------ Excerpted records

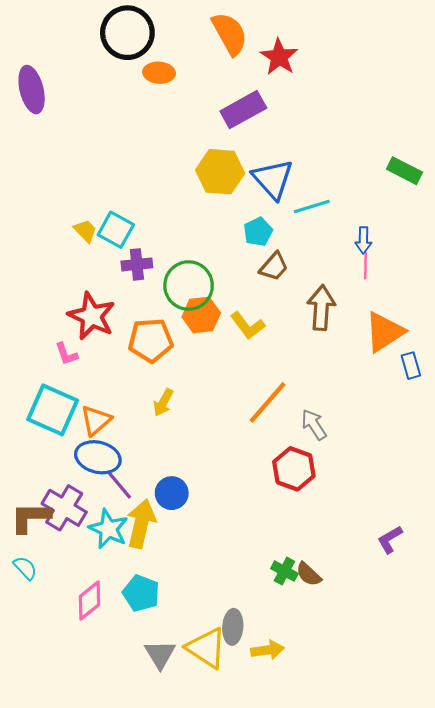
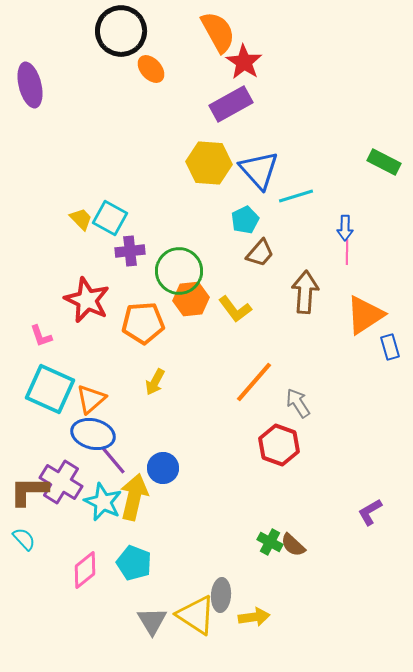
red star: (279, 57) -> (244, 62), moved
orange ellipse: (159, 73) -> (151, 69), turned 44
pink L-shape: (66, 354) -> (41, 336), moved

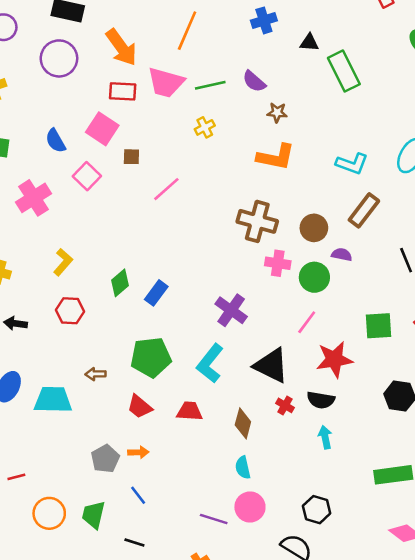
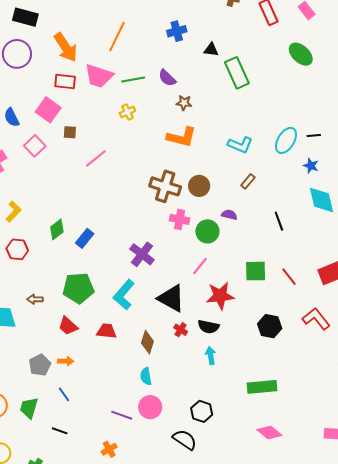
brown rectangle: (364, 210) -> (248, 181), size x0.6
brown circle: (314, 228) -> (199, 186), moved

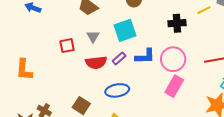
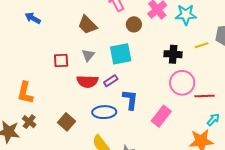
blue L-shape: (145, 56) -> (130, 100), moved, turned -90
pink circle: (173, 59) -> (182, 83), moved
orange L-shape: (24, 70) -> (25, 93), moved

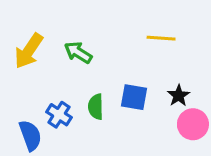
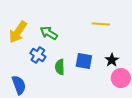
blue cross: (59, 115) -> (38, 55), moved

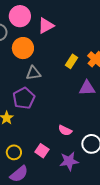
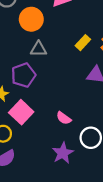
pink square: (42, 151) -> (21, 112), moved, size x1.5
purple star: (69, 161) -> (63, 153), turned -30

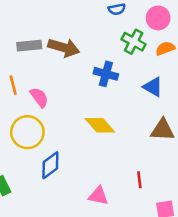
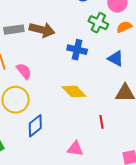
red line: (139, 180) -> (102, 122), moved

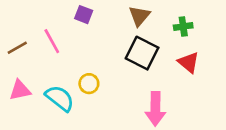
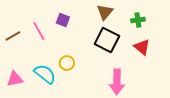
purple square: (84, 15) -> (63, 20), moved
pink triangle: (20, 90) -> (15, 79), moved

------------

What the answer must hold is the exact text of every line from the one containing "red line: (139, 180) -> (102, 122), moved" through the end of the data, minus any pictures.

Response below.
red line: (139, 180) -> (102, 122), moved

purple square: (84, 15) -> (63, 20), moved
pink triangle: (20, 90) -> (15, 79), moved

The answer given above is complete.